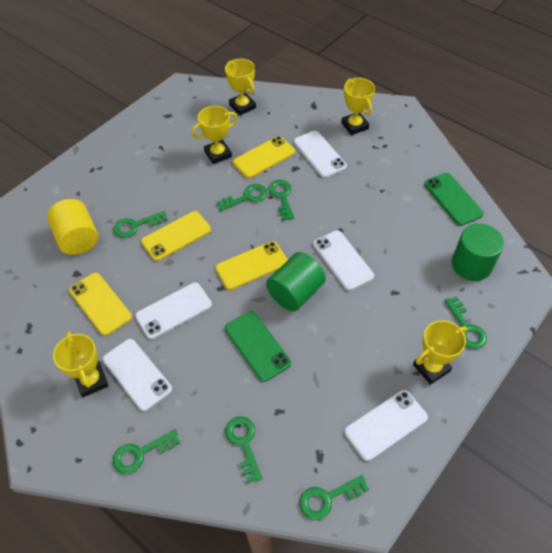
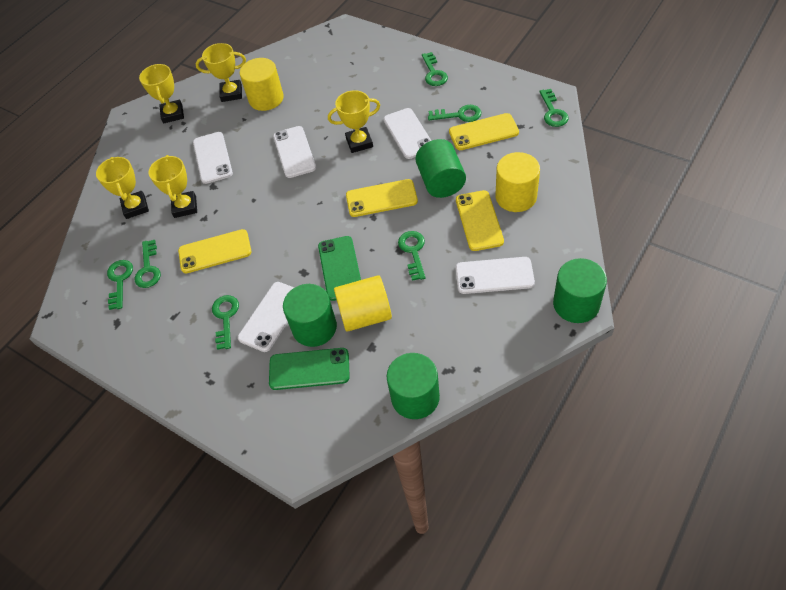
green cylinder: 2 -> 4
yellow cylinder: 1 -> 3

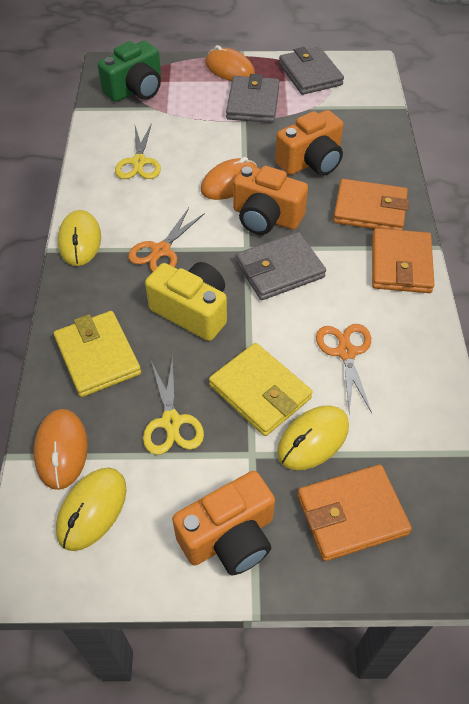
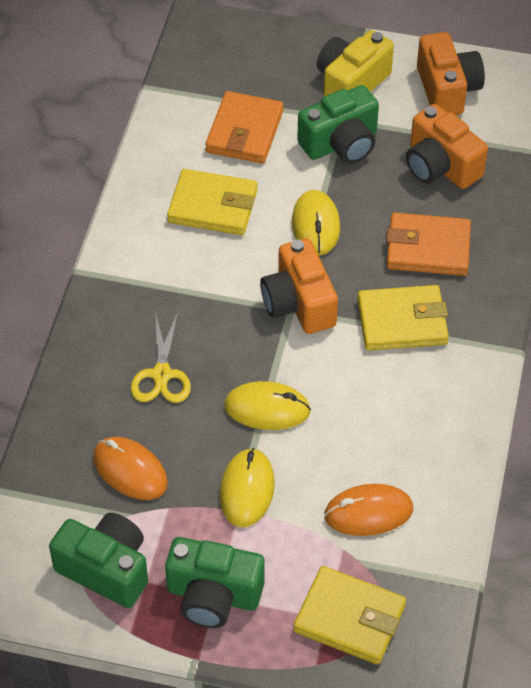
green camera: 1 -> 3
grey wallet: 3 -> 0
orange mouse: 3 -> 2
orange scissors: 2 -> 0
orange wallet: 3 -> 2
yellow scissors: 2 -> 1
yellow wallet: 2 -> 3

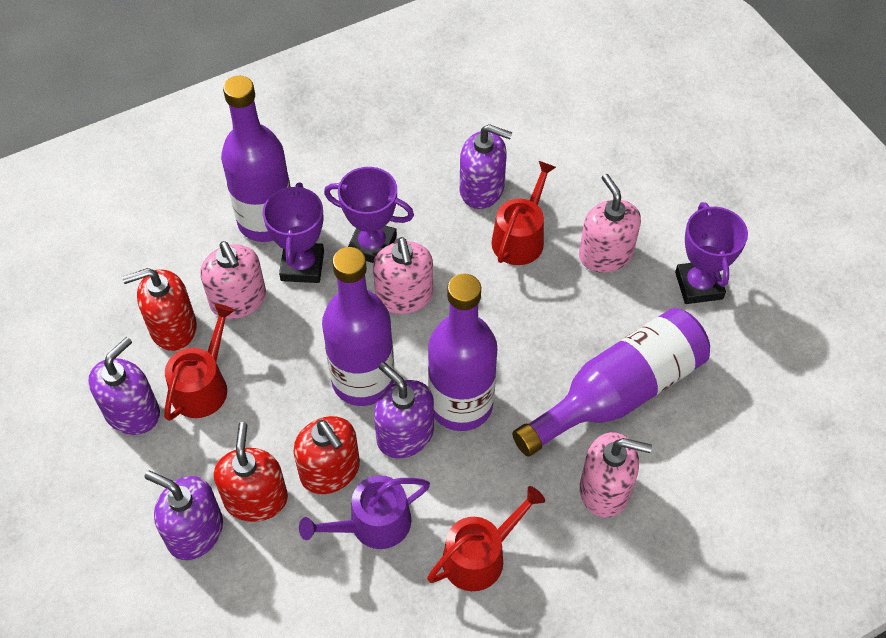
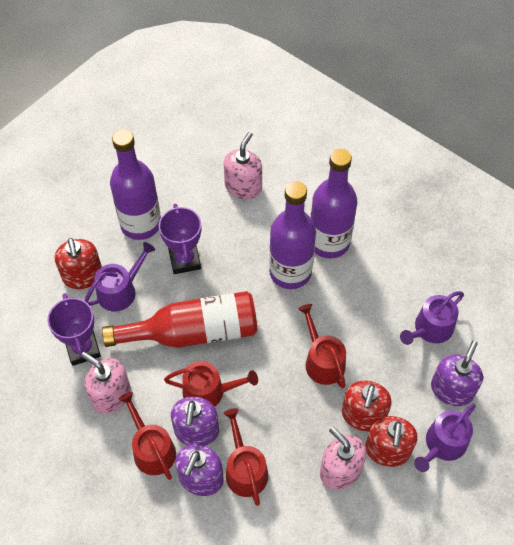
pink soap dispenser: 4 -> 3
purple bottle: 4 -> 3
purple soap dispenser: 4 -> 3
purple trophy: 3 -> 2
purple watering can: 1 -> 3
red bottle: 0 -> 1
red watering can: 3 -> 4

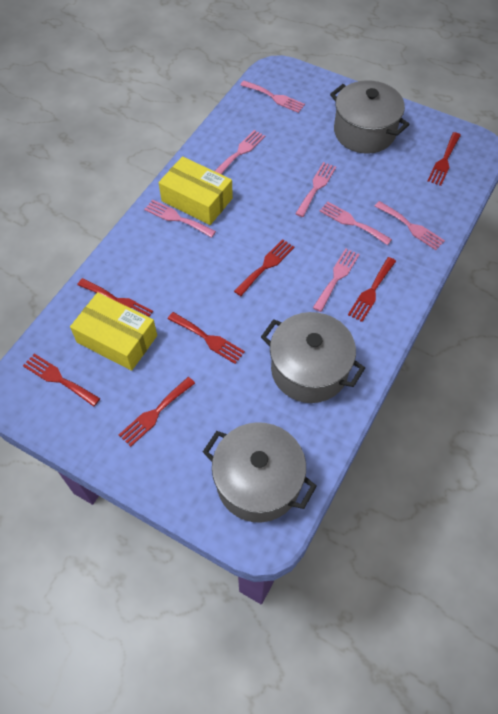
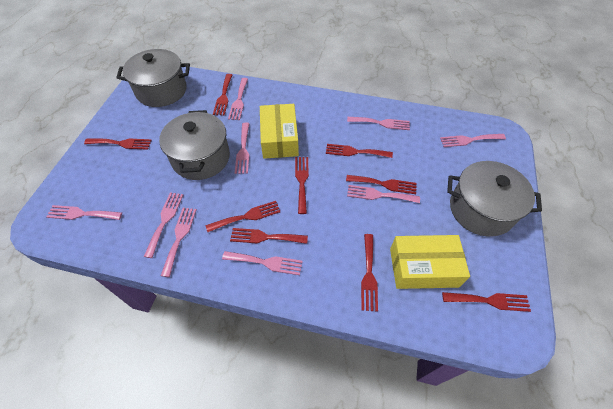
pink fork: 7 -> 9
red fork: 7 -> 9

####

• _Required work_:
Copy out every line of the data where the word "dispenser" occurs.

• _Solution below_:
pink soap dispenser: 4 -> 3
purple soap dispenser: 4 -> 3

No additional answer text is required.